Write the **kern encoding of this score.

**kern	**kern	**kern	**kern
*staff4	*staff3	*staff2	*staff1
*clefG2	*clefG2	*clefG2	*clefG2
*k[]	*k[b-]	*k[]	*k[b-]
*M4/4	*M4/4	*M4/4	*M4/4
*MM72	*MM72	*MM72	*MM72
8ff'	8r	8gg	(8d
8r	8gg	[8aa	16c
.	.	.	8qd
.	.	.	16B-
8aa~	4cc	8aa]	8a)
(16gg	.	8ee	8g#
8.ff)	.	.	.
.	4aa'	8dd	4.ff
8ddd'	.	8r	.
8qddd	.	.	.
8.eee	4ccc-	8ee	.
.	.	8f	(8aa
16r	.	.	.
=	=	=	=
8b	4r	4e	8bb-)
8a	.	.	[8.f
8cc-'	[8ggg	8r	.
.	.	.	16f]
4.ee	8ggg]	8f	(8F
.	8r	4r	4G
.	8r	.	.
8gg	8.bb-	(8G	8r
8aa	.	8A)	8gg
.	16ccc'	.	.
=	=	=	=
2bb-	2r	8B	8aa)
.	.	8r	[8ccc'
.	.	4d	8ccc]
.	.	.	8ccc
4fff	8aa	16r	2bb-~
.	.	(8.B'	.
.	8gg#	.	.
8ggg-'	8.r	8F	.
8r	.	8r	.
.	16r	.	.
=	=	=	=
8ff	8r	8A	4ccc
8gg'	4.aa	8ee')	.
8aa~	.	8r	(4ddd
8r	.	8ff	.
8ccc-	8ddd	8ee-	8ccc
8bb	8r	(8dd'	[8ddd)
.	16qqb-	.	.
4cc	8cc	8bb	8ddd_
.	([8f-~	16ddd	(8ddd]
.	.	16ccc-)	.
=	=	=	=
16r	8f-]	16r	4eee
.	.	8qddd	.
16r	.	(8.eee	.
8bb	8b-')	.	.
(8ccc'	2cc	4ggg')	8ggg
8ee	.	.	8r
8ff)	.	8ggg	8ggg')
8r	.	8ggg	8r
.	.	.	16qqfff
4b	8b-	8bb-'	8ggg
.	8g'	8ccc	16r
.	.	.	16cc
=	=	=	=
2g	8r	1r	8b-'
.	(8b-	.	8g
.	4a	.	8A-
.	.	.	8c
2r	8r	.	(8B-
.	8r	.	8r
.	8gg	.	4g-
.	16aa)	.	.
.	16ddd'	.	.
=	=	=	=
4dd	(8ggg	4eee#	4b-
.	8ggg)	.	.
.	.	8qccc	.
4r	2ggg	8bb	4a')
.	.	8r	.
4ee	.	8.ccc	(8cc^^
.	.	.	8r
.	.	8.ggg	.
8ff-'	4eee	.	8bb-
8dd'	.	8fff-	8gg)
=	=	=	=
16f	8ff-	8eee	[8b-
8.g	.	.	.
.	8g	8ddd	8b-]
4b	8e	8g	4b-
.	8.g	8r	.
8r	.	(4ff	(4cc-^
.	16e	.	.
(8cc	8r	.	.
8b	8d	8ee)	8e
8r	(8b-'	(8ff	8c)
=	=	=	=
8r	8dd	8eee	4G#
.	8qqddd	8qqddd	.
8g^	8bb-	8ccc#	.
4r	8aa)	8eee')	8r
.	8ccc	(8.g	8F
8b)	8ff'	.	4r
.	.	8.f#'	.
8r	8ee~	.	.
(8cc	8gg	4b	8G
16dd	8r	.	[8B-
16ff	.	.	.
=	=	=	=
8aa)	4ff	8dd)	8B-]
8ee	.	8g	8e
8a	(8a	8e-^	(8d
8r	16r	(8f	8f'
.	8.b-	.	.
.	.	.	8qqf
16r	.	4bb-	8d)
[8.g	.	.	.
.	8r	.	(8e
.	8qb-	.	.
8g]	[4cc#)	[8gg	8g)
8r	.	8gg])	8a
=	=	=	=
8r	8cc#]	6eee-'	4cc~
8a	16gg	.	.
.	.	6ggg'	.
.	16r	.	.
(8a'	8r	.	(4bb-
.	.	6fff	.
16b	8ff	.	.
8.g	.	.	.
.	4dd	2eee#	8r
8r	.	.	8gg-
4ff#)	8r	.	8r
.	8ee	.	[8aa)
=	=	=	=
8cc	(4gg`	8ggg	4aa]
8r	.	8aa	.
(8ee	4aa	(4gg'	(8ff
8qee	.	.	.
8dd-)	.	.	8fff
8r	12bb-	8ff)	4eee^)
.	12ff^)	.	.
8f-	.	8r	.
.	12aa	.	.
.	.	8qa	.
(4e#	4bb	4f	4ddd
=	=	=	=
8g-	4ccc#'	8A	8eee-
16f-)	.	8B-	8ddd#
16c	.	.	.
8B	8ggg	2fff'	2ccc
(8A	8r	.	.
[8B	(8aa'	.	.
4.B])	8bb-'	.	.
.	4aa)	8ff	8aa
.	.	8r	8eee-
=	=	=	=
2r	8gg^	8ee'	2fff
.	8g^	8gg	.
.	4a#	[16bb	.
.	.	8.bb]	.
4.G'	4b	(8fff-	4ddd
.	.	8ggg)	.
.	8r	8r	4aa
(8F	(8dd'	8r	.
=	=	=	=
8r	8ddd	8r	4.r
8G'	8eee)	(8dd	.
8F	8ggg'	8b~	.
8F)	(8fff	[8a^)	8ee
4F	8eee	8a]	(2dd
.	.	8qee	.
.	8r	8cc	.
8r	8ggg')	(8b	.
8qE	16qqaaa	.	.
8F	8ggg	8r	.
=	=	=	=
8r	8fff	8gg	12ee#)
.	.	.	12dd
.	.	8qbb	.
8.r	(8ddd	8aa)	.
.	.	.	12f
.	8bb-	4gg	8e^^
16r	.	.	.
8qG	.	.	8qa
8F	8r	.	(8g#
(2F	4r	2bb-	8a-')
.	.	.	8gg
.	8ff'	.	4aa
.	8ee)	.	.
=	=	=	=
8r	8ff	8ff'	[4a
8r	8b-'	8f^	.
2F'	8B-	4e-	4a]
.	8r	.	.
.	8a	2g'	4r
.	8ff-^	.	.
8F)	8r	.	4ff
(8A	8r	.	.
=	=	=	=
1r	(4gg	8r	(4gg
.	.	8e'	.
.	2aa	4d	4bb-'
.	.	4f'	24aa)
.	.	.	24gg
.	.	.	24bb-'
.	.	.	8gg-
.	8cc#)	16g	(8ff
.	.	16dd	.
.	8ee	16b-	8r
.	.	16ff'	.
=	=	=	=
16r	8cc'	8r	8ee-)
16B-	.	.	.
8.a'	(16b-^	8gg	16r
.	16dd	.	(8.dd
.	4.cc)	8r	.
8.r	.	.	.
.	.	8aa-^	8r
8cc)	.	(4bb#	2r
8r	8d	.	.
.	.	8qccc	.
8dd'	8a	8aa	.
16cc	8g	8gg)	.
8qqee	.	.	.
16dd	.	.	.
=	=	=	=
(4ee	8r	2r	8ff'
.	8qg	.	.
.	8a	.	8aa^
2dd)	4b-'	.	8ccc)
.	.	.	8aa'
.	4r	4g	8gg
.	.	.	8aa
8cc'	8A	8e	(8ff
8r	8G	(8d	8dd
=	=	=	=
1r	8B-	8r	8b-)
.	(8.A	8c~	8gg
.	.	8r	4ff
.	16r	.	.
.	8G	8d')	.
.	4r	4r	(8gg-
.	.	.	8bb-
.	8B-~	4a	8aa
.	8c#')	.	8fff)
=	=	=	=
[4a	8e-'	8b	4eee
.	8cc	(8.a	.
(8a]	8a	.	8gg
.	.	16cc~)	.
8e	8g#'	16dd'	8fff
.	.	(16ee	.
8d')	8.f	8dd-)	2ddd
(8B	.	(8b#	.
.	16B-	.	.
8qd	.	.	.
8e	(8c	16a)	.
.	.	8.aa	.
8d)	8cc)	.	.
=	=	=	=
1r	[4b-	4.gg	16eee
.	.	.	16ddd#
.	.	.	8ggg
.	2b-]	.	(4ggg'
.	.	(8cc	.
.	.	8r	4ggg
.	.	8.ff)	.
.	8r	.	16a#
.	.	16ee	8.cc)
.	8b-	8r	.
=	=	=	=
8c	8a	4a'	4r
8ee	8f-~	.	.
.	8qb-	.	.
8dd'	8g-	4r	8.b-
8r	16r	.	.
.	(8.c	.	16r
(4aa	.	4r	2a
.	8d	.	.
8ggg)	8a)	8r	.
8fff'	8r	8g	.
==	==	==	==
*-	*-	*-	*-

> _DETALHES DO PROBLEMA_
Liste, copiando-as integralmente, todas as linhas dos registros em que aparece a palavra "kern". Diferencie maiúsculas de minúsculas.

> _TAREFA CONCLUÍDA_
Write the **kern encoding of this score.
**kern	**kern	**kern	**kern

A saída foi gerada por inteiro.